▶ **Set task**: Copy exactly the lines of the records below, starting at the line that contains "Can you find stroma?" and continuing through the last line, both included; omit any pictures.

▶ **Given entries**:
______

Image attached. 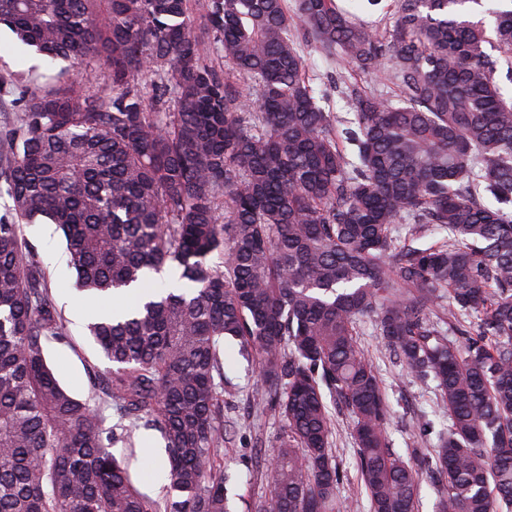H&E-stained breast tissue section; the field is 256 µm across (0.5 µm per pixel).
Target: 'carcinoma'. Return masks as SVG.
<instances>
[{"label":"carcinoma","mask_w":512,"mask_h":512,"mask_svg":"<svg viewBox=\"0 0 512 512\" xmlns=\"http://www.w3.org/2000/svg\"><path fill=\"white\" fill-rule=\"evenodd\" d=\"M395 0L393 26L336 0H0L31 56L82 70L15 96L0 135V512H227L221 348L257 356L285 425L255 512H330L329 406L352 420L369 512H512V0ZM398 101L347 84L322 105L299 38ZM101 79L112 96L90 91ZM352 146L348 154L346 146ZM67 242L75 287L126 292L87 324L110 376L78 398L49 366L66 329L17 221ZM406 226V235L394 225ZM433 233L441 240L414 247ZM370 320L448 428L433 459L389 448L357 343ZM159 432L164 502L114 455Z\"/></svg>","instance_id":"1"}]
</instances>
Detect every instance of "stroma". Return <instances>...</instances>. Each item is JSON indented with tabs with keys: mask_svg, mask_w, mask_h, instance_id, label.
<instances>
[{
	"mask_svg": "<svg viewBox=\"0 0 512 512\" xmlns=\"http://www.w3.org/2000/svg\"><path fill=\"white\" fill-rule=\"evenodd\" d=\"M302 51L313 86L327 94L334 111H343L344 104L335 90L339 79L335 57L307 42L303 43ZM43 228L40 221L25 224L21 235L37 252L48 272L51 294L67 329L65 341L48 343V356L61 384L84 398L94 382L106 379L109 368L86 328L75 322L76 316L90 317L96 305L76 290L73 270L67 264L52 260L53 255L66 253L62 233L55 230L47 235ZM357 330L358 345L381 380L392 407L388 426L392 450L409 457L416 448H433L436 431L448 426L438 412L434 390L414 380L402 368L395 353L382 343L370 323H359ZM261 398L257 375L246 362L238 359L234 348H227L224 355V446L218 449L215 461L223 466L228 478L226 488L232 512H254V503L267 498L272 490L270 478L262 475L261 470L269 466L276 453L283 424L277 416L257 409L256 403ZM427 419L433 421L435 432L424 436L419 427ZM332 420L330 441L344 473L336 493L335 512H368L367 497L356 470L351 418L345 409L336 407L332 410ZM160 447L158 432L142 431L138 462L149 466L152 479L142 484L141 490L157 500L165 497L168 487L163 478L167 467Z\"/></svg>",
	"mask_w": 512,
	"mask_h": 512,
	"instance_id": "obj_1",
	"label": "stroma"
}]
</instances>
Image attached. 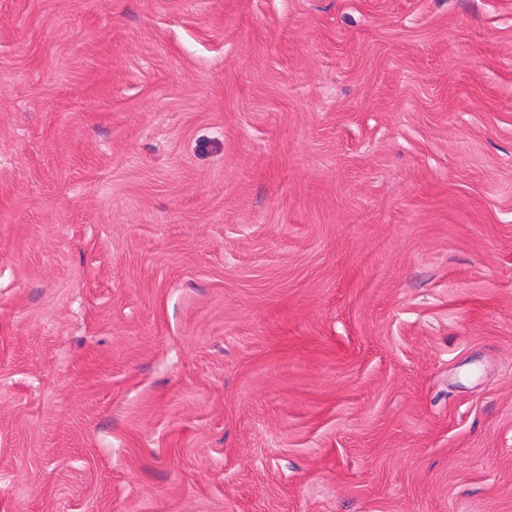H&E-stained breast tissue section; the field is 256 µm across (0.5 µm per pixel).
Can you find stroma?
I'll return each mask as SVG.
<instances>
[{
  "mask_svg": "<svg viewBox=\"0 0 512 512\" xmlns=\"http://www.w3.org/2000/svg\"><path fill=\"white\" fill-rule=\"evenodd\" d=\"M0 512H512V0H0Z\"/></svg>",
  "mask_w": 512,
  "mask_h": 512,
  "instance_id": "obj_1",
  "label": "stroma"
}]
</instances>
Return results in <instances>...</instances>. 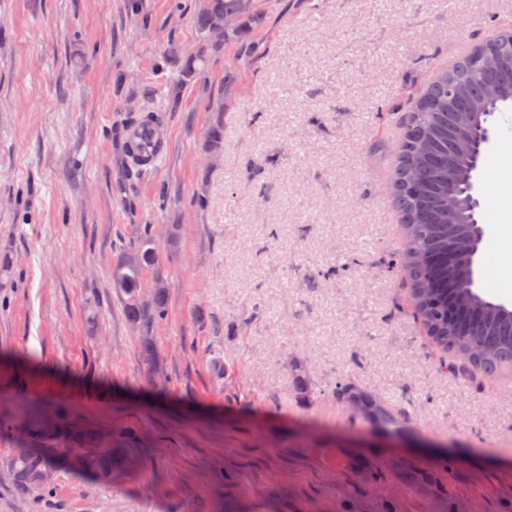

______

▶ **Completed exercise**:
Can you find stroma?
I'll return each mask as SVG.
<instances>
[{
  "mask_svg": "<svg viewBox=\"0 0 512 512\" xmlns=\"http://www.w3.org/2000/svg\"><path fill=\"white\" fill-rule=\"evenodd\" d=\"M0 512H512V0H0Z\"/></svg>",
  "mask_w": 512,
  "mask_h": 512,
  "instance_id": "obj_1",
  "label": "stroma"
}]
</instances>
Return results in <instances>...</instances>. 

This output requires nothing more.